- Data for this task:
──────────
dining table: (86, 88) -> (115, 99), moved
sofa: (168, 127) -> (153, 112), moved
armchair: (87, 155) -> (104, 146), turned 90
──────────
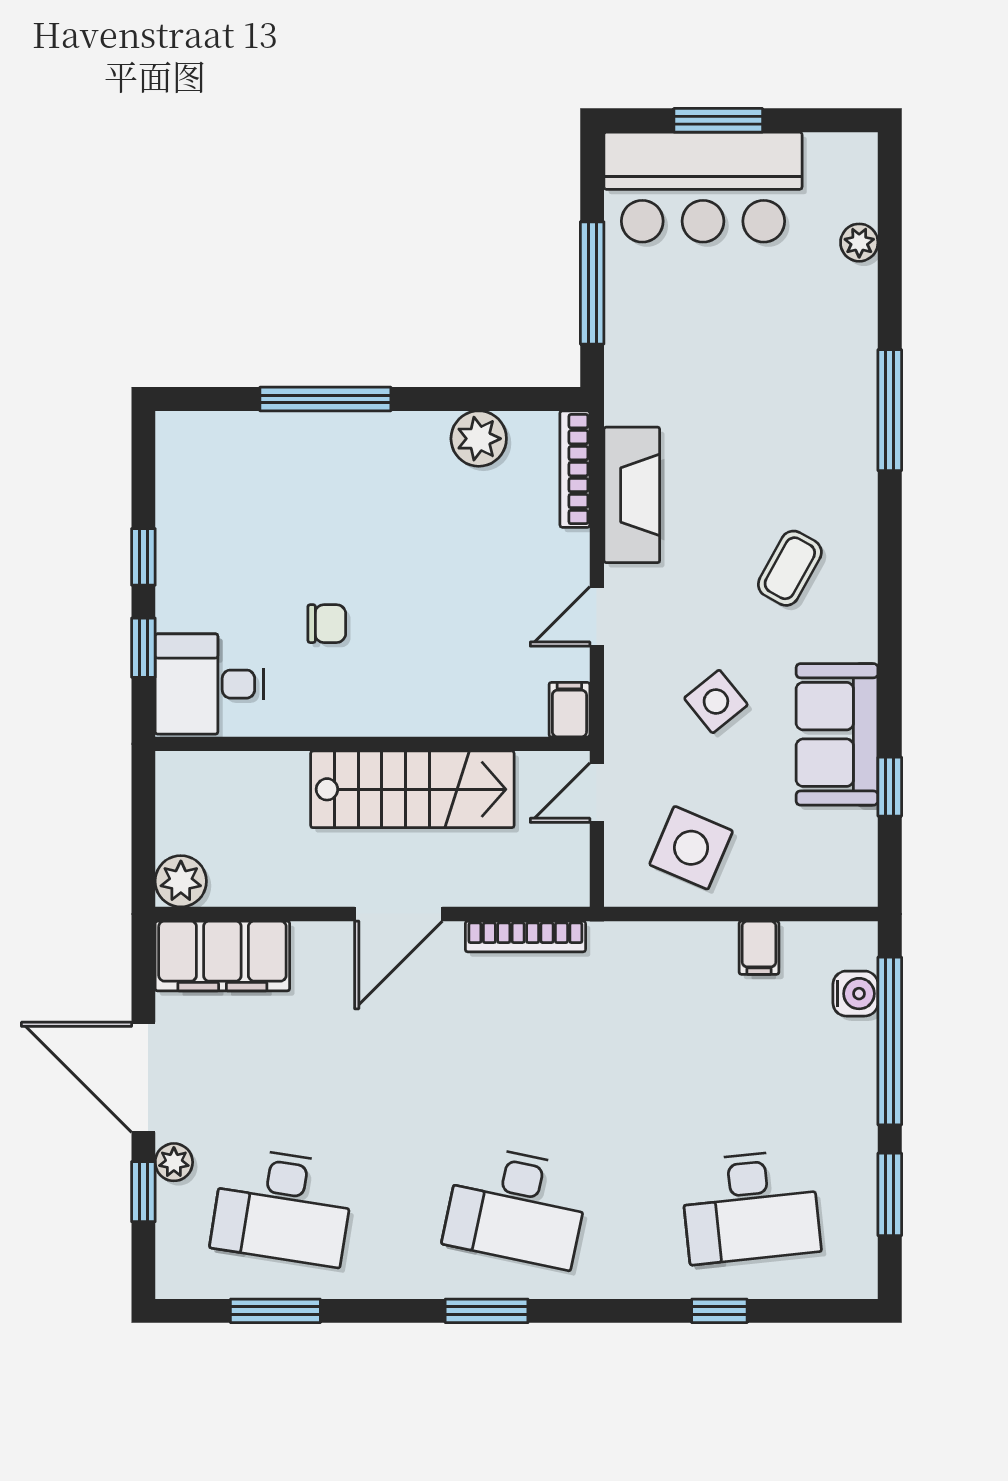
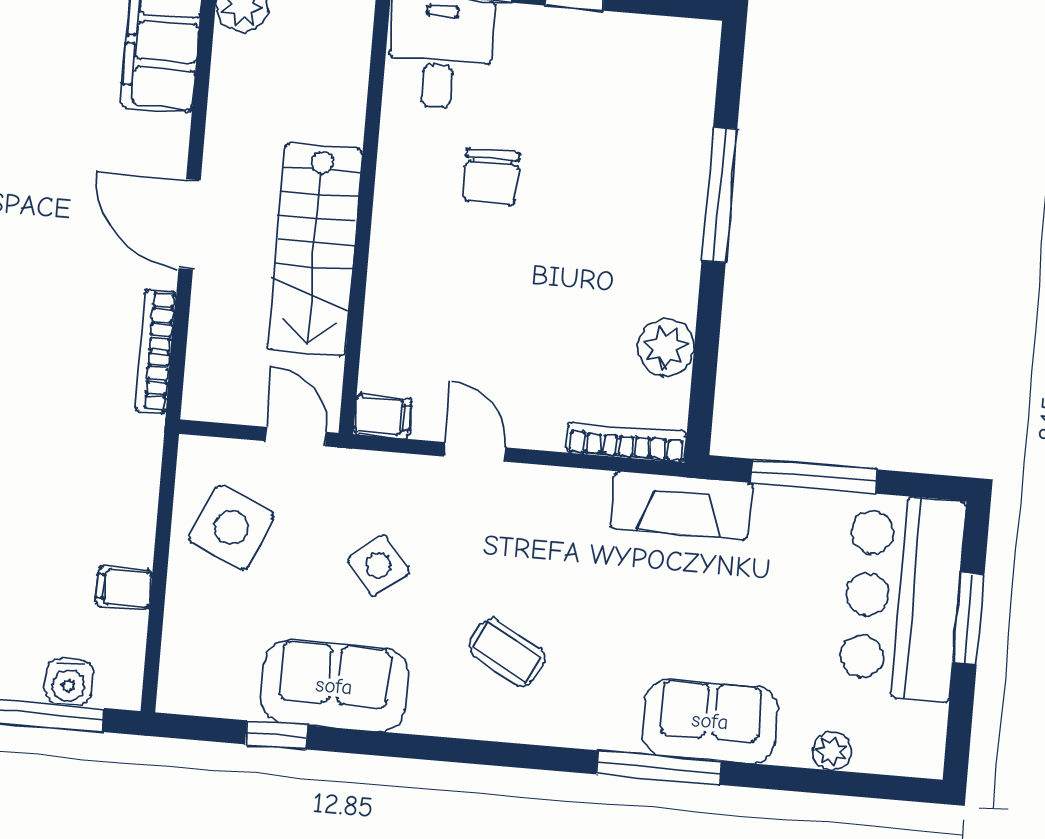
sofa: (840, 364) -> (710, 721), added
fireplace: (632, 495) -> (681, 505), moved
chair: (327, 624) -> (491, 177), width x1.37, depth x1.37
──────────
- Prompt: Read the data above. Pull out each line in which the string "moved" appears.

- Answer to this exercise:
dining table: (86, 88) -> (115, 99), moved
sofa: (168, 127) -> (153, 112), moved
fireplace: (632, 495) -> (681, 505), moved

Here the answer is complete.